Collected data:

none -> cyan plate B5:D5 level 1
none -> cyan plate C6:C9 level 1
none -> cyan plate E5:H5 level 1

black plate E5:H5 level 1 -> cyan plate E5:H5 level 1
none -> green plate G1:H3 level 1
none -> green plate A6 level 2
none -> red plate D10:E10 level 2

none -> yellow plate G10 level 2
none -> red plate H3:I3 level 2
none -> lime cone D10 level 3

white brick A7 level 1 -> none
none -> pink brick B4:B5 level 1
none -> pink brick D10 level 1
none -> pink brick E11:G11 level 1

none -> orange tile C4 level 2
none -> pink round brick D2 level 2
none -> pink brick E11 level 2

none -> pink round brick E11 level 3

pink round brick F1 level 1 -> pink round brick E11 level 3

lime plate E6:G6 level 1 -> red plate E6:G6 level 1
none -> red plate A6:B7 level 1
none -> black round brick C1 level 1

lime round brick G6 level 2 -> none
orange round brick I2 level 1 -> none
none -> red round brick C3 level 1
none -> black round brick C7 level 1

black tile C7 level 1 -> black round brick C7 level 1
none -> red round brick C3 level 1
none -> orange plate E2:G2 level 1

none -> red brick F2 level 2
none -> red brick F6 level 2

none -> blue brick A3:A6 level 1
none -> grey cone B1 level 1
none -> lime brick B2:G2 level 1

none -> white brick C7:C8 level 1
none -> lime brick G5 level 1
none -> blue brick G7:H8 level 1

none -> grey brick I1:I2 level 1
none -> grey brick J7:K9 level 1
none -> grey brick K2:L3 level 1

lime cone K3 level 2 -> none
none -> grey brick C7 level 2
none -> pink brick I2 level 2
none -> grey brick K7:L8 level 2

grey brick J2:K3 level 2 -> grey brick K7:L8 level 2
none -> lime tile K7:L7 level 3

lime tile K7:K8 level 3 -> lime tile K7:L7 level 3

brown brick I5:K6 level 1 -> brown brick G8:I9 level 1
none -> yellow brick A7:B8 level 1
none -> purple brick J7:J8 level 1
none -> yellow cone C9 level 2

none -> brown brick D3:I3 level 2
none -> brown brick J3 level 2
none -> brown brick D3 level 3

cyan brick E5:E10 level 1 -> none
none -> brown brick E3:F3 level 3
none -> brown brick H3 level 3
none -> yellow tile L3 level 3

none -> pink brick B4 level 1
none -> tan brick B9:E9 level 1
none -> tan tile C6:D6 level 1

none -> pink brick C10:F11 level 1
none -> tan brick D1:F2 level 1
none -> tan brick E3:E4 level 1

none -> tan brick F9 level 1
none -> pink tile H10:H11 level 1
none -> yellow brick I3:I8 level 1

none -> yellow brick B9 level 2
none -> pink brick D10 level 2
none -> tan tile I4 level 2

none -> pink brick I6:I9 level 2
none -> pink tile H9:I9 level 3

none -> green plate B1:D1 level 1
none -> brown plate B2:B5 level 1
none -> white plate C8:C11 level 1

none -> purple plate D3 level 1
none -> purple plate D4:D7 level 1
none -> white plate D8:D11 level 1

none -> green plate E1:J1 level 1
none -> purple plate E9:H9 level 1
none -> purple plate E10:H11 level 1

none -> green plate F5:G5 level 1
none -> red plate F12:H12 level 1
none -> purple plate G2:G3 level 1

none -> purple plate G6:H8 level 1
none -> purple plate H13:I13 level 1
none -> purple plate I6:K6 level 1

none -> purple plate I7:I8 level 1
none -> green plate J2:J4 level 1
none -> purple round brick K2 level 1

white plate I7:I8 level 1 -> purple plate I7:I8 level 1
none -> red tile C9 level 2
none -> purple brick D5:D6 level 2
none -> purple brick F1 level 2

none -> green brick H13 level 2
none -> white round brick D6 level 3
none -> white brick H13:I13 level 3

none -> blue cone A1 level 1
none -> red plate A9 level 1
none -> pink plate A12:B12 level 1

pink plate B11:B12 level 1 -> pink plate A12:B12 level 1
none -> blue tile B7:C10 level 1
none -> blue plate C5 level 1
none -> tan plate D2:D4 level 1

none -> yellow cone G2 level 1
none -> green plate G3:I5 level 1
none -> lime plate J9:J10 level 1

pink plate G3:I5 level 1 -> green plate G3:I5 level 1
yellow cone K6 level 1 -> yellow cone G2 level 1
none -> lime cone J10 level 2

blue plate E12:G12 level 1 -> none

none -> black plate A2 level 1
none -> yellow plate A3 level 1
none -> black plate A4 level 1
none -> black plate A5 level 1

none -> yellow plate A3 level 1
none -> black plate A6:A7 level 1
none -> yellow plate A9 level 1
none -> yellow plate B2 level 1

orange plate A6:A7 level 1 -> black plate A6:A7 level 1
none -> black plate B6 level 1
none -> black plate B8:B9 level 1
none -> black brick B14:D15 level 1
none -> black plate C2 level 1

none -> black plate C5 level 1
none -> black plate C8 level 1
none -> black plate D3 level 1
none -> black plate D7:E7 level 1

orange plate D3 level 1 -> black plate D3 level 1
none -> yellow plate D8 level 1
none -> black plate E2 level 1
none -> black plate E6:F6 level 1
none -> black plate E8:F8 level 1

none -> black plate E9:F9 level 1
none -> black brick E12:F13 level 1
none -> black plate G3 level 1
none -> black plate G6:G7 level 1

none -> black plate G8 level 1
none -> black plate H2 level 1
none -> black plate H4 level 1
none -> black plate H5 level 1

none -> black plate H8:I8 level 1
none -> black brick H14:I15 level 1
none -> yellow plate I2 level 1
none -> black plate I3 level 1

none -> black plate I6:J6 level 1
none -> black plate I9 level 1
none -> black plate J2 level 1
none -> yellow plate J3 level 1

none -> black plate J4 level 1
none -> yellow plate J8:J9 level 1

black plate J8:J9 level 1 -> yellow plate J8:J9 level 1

What you need to do: Look through the entries above and copy each line that has "tile" in it.

Result of the task:
none -> orange tile C4 level 2
black tile C7 level 1 -> black round brick C7 level 1
none -> lime tile K7:L7 level 3
lime tile K7:K8 level 3 -> lime tile K7:L7 level 3
none -> yellow tile L3 level 3
none -> tan tile C6:D6 level 1
none -> pink tile H10:H11 level 1
none -> tan tile I4 level 2
none -> pink tile H9:I9 level 3
none -> red tile C9 level 2
none -> blue tile B7:C10 level 1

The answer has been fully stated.